**Task goal:** Without the pictures, return each record as it appears.
# # # # # # #
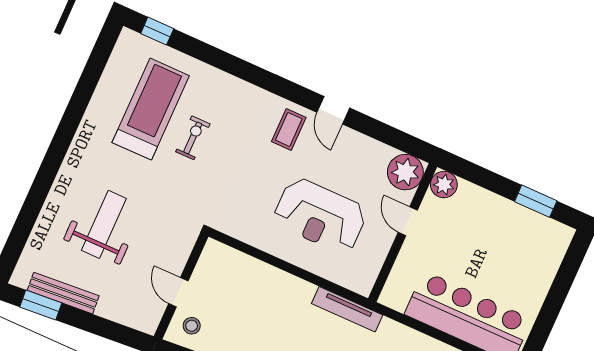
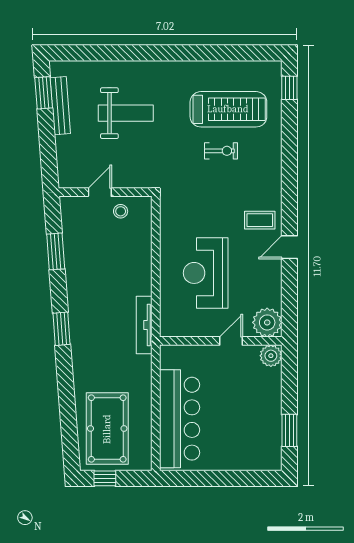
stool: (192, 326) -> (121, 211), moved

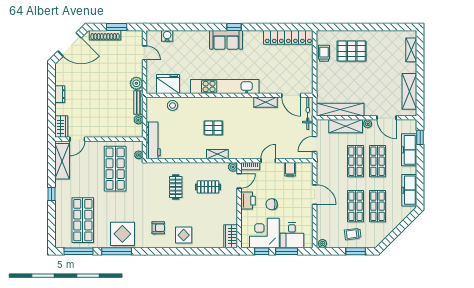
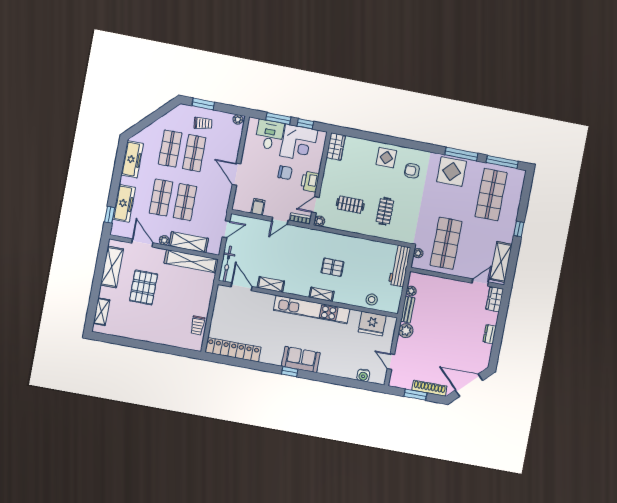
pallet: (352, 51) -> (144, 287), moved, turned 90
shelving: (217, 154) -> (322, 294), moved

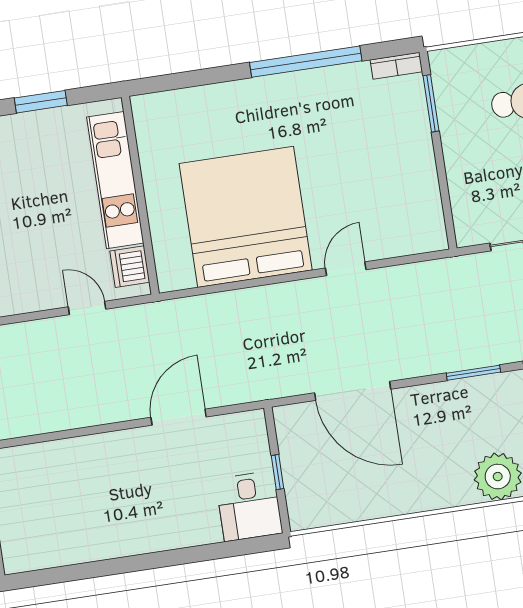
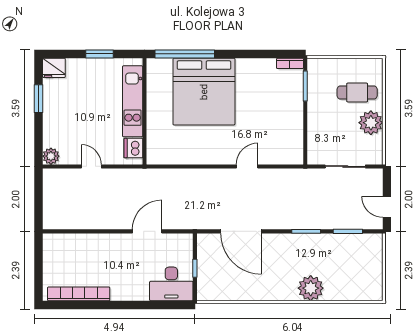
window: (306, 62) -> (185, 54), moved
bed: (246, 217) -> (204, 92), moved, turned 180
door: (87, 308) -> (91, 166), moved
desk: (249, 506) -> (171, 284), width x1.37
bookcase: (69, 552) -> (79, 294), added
# # # # # # #
**Answer box:**
stool: (192, 326) -> (121, 211), moved

pallet: (352, 51) -> (144, 287), moved, turned 90
shelving: (217, 154) -> (322, 294), moved

window: (306, 62) -> (185, 54), moved
bed: (246, 217) -> (204, 92), moved, turned 180
door: (87, 308) -> (91, 166), moved
desk: (249, 506) -> (171, 284), width x1.37
bookcase: (69, 552) -> (79, 294), added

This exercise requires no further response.